Reproduce the entries below, replacing every "hexagon" with "octagon" and changing nothing else.

MATERIAL FOR THE TASK:

━━━━

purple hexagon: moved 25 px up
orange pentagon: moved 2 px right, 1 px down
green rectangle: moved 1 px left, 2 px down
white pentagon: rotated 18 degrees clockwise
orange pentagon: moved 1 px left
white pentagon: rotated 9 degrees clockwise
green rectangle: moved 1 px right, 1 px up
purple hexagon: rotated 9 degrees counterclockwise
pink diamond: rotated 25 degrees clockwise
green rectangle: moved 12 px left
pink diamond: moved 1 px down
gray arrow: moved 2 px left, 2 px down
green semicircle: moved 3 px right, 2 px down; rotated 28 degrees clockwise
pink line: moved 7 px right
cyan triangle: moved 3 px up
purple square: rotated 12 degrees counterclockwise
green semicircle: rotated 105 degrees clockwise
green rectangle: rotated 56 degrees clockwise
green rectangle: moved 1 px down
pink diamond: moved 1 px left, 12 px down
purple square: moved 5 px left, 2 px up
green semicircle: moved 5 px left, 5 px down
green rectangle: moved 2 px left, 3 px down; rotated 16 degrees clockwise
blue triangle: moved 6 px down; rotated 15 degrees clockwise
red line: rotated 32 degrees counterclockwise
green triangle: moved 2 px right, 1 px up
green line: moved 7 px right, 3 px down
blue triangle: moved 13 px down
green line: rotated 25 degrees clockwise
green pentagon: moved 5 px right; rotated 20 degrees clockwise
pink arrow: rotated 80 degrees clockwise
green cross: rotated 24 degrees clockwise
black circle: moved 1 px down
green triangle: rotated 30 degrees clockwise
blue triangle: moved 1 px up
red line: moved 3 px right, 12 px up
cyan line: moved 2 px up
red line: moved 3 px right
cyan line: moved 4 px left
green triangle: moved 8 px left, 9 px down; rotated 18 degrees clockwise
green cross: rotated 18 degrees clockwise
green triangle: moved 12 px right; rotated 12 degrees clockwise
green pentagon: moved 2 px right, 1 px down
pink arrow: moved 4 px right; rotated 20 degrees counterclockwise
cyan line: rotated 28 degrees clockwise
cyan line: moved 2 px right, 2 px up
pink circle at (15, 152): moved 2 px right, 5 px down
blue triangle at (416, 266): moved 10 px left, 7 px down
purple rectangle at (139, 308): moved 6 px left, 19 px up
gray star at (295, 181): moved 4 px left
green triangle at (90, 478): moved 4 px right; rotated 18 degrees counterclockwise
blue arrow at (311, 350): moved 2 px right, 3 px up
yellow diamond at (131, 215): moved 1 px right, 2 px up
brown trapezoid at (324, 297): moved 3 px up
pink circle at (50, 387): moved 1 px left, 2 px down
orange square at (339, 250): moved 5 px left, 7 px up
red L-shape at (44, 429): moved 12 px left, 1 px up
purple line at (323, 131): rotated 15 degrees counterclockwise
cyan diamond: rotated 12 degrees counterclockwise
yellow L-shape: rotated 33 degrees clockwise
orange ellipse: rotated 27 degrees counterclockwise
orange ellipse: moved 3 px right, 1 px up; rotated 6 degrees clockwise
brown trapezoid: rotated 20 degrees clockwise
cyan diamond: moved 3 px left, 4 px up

━━━━

RESULT FOR THIS EXERCISE:
purple octagon: moved 25 px up
orange pentagon: moved 2 px right, 1 px down
green rectangle: moved 1 px left, 2 px down
white pentagon: rotated 18 degrees clockwise
orange pentagon: moved 1 px left
white pentagon: rotated 9 degrees clockwise
green rectangle: moved 1 px right, 1 px up
purple octagon: rotated 9 degrees counterclockwise
pink diamond: rotated 25 degrees clockwise
green rectangle: moved 12 px left
pink diamond: moved 1 px down
gray arrow: moved 2 px left, 2 px down
green semicircle: moved 3 px right, 2 px down; rotated 28 degrees clockwise
pink line: moved 7 px right
cyan triangle: moved 3 px up
purple square: rotated 12 degrees counterclockwise
green semicircle: rotated 105 degrees clockwise
green rectangle: rotated 56 degrees clockwise
green rectangle: moved 1 px down
pink diamond: moved 1 px left, 12 px down
purple square: moved 5 px left, 2 px up
green semicircle: moved 5 px left, 5 px down
green rectangle: moved 2 px left, 3 px down; rotated 16 degrees clockwise
blue triangle: moved 6 px down; rotated 15 degrees clockwise
red line: rotated 32 degrees counterclockwise
green triangle: moved 2 px right, 1 px up
green line: moved 7 px right, 3 px down
blue triangle: moved 13 px down
green line: rotated 25 degrees clockwise
green pentagon: moved 5 px right; rotated 20 degrees clockwise
pink arrow: rotated 80 degrees clockwise
green cross: rotated 24 degrees clockwise
black circle: moved 1 px down
green triangle: rotated 30 degrees clockwise
blue triangle: moved 1 px up
red line: moved 3 px right, 12 px up
cyan line: moved 2 px up
red line: moved 3 px right
cyan line: moved 4 px left
green triangle: moved 8 px left, 9 px down; rotated 18 degrees clockwise
green cross: rotated 18 degrees clockwise
green triangle: moved 12 px right; rotated 12 degrees clockwise
green pentagon: moved 2 px right, 1 px down
pink arrow: moved 4 px right; rotated 20 degrees counterclockwise
cyan line: rotated 28 degrees clockwise
cyan line: moved 2 px right, 2 px up
pink circle at (15, 152): moved 2 px right, 5 px down
blue triangle at (416, 266): moved 10 px left, 7 px down
purple rectangle at (139, 308): moved 6 px left, 19 px up
gray star at (295, 181): moved 4 px left
green triangle at (90, 478): moved 4 px right; rotated 18 degrees counterclockwise
blue arrow at (311, 350): moved 2 px right, 3 px up
yellow diamond at (131, 215): moved 1 px right, 2 px up
brown trapezoid at (324, 297): moved 3 px up
pink circle at (50, 387): moved 1 px left, 2 px down
orange square at (339, 250): moved 5 px left, 7 px up
red L-shape at (44, 429): moved 12 px left, 1 px up
purple line at (323, 131): rotated 15 degrees counterclockwise
cyan diamond: rotated 12 degrees counterclockwise
yellow L-shape: rotated 33 degrees clockwise
orange ellipse: rotated 27 degrees counterclockwise
orange ellipse: moved 3 px right, 1 px up; rotated 6 degrees clockwise
brown trapezoid: rotated 20 degrees clockwise
cyan diamond: moved 3 px left, 4 px up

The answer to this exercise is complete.